### YOUR GOAL
In the listing below, the lines starting with the line with "purple tile C11" and going on through the line with "green brick E1:E2" are to be reproduced exactly, and only those.

### TASK INPUT

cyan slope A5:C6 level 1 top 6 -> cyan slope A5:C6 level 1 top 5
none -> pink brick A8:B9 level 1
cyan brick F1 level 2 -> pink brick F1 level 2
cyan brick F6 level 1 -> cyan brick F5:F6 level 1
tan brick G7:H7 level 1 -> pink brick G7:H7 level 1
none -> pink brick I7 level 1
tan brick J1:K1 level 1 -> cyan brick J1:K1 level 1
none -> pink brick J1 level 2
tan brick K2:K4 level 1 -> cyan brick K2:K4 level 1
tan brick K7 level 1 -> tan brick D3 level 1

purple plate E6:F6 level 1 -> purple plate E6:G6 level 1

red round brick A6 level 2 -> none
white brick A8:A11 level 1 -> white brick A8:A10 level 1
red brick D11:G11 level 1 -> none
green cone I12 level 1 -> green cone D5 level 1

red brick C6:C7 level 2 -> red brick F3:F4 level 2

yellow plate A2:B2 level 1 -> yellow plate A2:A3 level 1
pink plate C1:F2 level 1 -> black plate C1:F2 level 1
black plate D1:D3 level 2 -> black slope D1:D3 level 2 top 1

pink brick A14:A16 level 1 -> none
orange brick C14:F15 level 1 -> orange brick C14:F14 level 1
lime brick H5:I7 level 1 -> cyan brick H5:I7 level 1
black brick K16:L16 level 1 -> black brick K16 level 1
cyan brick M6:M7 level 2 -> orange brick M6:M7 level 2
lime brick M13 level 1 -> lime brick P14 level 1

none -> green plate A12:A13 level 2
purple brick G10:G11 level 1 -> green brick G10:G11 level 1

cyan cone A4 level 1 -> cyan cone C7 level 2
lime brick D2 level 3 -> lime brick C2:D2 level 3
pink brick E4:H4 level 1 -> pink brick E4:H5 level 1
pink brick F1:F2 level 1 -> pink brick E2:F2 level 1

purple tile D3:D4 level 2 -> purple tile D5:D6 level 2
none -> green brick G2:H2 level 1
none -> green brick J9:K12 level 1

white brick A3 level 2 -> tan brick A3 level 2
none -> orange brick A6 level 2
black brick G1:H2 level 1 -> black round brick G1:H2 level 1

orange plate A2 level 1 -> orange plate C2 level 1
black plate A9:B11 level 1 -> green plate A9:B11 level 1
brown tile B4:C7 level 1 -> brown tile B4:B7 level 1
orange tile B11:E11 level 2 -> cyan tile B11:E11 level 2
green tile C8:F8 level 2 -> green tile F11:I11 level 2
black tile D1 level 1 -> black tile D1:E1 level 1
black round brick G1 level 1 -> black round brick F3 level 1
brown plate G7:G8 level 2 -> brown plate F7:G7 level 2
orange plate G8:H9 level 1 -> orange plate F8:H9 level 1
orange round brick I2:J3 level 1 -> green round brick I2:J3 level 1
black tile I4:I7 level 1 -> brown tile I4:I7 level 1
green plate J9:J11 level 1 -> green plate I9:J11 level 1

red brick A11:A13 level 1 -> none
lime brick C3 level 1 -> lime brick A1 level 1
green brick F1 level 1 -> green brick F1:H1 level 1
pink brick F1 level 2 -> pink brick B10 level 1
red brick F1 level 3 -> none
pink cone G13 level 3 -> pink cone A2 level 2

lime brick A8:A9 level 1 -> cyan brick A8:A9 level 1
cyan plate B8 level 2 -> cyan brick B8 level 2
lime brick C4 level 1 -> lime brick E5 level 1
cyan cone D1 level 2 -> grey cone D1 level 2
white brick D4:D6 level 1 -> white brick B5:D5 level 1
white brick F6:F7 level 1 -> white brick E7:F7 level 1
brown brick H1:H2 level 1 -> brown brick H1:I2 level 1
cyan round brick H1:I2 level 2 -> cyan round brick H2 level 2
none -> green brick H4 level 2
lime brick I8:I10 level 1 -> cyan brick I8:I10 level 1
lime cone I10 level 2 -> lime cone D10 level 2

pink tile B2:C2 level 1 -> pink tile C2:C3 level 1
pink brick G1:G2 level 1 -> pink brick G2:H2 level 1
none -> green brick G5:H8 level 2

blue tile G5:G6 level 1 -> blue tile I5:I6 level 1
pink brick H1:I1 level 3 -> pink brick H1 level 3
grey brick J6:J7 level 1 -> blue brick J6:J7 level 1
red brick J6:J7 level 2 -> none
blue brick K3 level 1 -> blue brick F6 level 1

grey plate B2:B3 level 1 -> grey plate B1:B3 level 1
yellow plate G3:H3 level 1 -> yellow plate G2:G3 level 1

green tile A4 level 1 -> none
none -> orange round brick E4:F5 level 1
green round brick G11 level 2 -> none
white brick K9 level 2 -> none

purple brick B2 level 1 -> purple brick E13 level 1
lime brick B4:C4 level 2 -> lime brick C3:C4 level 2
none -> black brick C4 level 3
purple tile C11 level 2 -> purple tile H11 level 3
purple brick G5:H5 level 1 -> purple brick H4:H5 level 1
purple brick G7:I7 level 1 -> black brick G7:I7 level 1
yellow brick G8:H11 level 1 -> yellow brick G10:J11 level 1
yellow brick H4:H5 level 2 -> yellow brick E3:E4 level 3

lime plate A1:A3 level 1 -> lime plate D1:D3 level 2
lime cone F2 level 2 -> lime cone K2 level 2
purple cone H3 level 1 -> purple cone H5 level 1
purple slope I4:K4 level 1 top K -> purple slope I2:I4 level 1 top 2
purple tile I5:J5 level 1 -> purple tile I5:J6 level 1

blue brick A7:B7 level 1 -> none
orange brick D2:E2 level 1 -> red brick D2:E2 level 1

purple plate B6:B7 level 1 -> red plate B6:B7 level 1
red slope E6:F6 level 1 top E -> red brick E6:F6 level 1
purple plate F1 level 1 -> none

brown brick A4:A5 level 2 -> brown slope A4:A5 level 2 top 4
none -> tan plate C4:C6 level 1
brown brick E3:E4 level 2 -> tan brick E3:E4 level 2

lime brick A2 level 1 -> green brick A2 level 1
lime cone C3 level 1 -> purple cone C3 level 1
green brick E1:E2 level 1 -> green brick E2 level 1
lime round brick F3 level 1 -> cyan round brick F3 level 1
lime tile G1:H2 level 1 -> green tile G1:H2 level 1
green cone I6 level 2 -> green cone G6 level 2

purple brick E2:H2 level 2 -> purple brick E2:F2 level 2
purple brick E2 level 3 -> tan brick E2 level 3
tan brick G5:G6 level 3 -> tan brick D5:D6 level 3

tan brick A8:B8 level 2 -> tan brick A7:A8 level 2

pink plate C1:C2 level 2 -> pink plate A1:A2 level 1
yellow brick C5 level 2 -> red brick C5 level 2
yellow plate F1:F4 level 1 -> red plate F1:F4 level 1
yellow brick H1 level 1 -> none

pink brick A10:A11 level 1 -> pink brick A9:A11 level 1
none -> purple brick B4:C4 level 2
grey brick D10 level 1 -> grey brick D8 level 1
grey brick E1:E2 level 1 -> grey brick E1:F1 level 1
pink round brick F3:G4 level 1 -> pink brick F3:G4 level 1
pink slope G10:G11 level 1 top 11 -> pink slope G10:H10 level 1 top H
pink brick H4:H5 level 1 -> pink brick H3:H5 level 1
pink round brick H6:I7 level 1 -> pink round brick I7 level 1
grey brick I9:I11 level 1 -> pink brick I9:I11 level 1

### WRITTEN RESPONSE
purple tile C11 level 2 -> purple tile H11 level 3
purple brick G5:H5 level 1 -> purple brick H4:H5 level 1
purple brick G7:I7 level 1 -> black brick G7:I7 level 1
yellow brick G8:H11 level 1 -> yellow brick G10:J11 level 1
yellow brick H4:H5 level 2 -> yellow brick E3:E4 level 3

lime plate A1:A3 level 1 -> lime plate D1:D3 level 2
lime cone F2 level 2 -> lime cone K2 level 2
purple cone H3 level 1 -> purple cone H5 level 1
purple slope I4:K4 level 1 top K -> purple slope I2:I4 level 1 top 2
purple tile I5:J5 level 1 -> purple tile I5:J6 level 1

blue brick A7:B7 level 1 -> none
orange brick D2:E2 level 1 -> red brick D2:E2 level 1

purple plate B6:B7 level 1 -> red plate B6:B7 level 1
red slope E6:F6 level 1 top E -> red brick E6:F6 level 1
purple plate F1 level 1 -> none

brown brick A4:A5 level 2 -> brown slope A4:A5 level 2 top 4
none -> tan plate C4:C6 level 1
brown brick E3:E4 level 2 -> tan brick E3:E4 level 2

lime brick A2 level 1 -> green brick A2 level 1
lime cone C3 level 1 -> purple cone C3 level 1
green brick E1:E2 level 1 -> green brick E2 level 1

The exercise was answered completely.